*Dataset extract*
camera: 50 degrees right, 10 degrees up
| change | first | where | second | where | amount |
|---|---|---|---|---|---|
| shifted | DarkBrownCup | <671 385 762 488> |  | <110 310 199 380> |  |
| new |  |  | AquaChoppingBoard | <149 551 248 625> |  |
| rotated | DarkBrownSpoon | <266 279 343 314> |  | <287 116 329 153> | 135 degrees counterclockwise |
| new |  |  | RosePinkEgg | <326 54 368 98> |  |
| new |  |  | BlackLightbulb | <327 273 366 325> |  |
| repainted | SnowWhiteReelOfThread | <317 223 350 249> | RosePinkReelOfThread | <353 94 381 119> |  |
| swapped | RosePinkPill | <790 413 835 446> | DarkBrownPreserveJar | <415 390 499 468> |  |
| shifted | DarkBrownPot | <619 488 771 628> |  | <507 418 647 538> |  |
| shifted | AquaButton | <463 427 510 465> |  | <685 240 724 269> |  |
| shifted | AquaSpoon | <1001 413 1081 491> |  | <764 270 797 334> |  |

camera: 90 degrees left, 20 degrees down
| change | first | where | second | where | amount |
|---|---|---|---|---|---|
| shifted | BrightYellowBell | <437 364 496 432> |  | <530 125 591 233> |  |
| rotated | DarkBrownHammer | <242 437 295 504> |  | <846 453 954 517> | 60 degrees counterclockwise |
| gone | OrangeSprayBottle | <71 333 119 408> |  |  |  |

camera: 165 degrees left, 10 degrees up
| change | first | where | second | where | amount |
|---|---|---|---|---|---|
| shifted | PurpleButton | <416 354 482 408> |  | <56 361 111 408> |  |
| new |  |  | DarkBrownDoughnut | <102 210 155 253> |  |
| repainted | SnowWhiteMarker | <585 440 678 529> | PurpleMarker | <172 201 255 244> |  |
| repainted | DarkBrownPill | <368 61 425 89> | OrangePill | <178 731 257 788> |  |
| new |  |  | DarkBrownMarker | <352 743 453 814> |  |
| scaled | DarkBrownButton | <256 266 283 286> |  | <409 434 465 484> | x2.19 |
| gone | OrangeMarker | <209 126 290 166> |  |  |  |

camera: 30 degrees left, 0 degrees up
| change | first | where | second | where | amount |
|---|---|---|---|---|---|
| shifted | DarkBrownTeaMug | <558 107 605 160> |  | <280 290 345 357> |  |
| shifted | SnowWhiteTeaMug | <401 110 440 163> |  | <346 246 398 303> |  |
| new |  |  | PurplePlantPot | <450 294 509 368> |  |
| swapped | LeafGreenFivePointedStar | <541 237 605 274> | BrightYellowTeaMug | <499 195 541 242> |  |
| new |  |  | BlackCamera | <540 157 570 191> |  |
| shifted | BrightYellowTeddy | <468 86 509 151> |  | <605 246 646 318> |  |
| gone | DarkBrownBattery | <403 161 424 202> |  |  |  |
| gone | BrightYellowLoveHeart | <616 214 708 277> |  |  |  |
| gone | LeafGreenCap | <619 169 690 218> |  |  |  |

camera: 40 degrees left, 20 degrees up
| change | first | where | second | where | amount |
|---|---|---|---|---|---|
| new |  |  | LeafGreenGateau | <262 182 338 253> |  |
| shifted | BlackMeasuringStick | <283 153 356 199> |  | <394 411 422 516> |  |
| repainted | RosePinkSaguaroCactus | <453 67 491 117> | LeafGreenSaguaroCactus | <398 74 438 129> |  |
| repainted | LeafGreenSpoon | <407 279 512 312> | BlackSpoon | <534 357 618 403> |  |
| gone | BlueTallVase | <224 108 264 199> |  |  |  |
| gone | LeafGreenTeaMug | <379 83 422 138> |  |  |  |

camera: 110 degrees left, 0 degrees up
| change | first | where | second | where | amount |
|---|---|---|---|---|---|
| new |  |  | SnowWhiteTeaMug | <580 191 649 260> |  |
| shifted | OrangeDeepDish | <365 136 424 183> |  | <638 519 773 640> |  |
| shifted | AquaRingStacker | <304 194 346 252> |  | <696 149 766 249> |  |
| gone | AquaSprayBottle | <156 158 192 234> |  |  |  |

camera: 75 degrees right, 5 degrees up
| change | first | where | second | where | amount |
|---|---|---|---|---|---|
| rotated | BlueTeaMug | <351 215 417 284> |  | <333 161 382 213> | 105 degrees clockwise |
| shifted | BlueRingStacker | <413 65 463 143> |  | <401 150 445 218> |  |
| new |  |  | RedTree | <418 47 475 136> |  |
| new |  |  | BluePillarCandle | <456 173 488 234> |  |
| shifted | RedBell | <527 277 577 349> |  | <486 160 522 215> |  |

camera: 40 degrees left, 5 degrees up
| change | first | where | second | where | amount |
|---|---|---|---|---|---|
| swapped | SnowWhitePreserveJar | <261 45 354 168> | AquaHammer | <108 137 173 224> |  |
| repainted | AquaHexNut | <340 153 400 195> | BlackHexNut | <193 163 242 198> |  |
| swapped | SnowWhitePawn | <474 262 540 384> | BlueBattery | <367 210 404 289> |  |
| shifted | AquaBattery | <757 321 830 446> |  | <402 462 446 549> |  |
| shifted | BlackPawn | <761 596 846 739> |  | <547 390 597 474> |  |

*Activity*
Your task is to restate, word for word, only those lines above that fall between the line holding "swapped | RosePinkPill" and the line holding "shifted | AquaButton", inclusive.

*Task solution*
| swapped | RosePinkPill | <790 413 835 446> | DarkBrownPreserveJar | <415 390 499 468> |  |
| shifted | DarkBrownPot | <619 488 771 628> |  | <507 418 647 538> |  |
| shifted | AquaButton | <463 427 510 465> |  | <685 240 724 269> |  |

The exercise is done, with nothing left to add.